RECORDS SUPPLIED
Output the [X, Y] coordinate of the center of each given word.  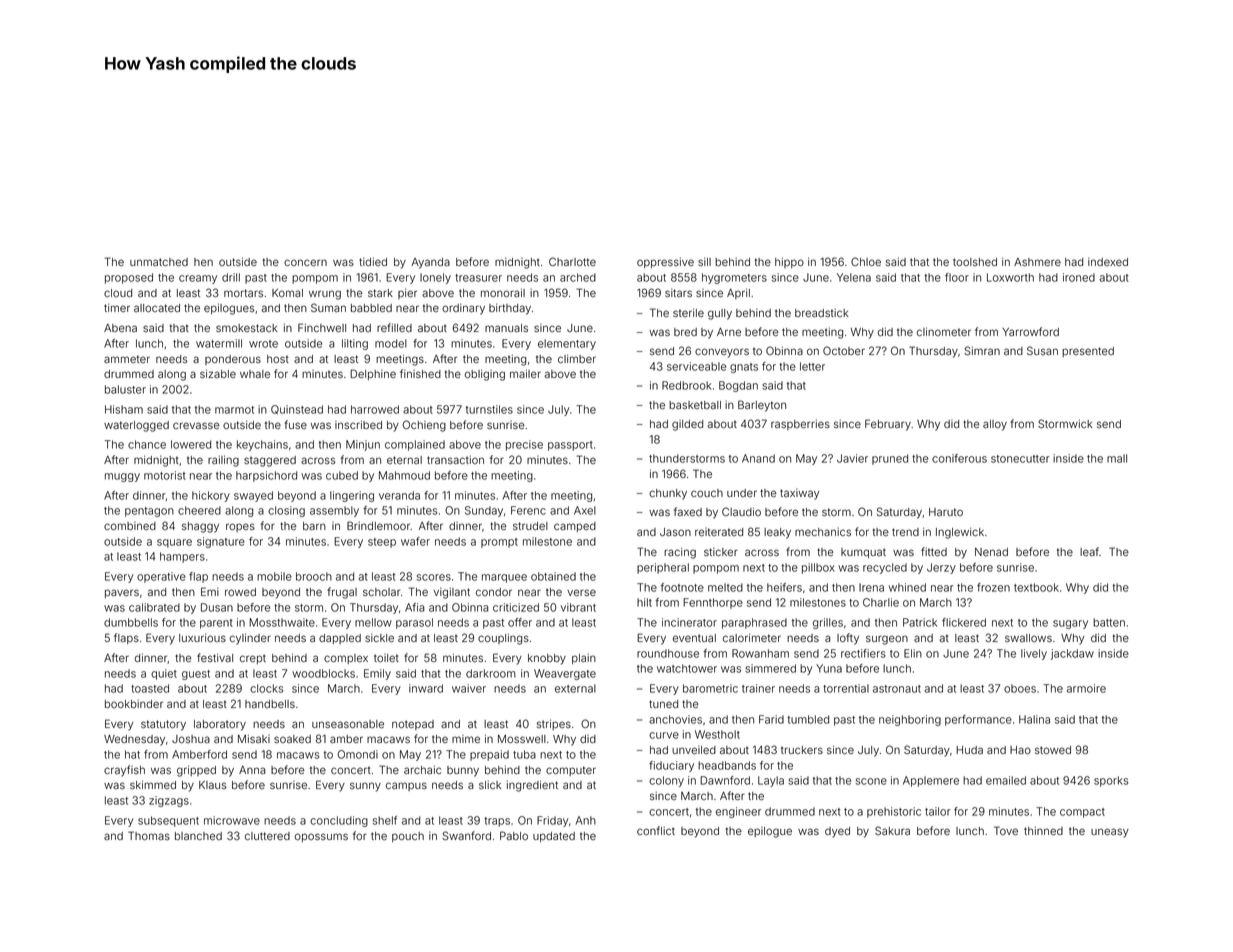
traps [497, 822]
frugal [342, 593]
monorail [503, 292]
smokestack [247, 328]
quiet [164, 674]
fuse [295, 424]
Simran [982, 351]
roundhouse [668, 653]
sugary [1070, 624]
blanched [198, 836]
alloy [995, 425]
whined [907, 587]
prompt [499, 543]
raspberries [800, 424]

PROBLEM
Repeat the lines from the one that contains "smokestack [247, 328]" through the last line, with each word kept as is and every coordinate in its answer multiplied by 1.8 and rounded to a whole number, halves rounded up. Give only those lines.

RESULT BELOW
smokestack [445, 590]
quiet [295, 1213]
fuse [531, 763]
Simran [1768, 632]
roundhouse [1202, 1175]
sugary [1926, 1123]
blanched [356, 1505]
alloy [1791, 765]
whined [1633, 1057]
prompt [898, 977]
raspberries [1440, 763]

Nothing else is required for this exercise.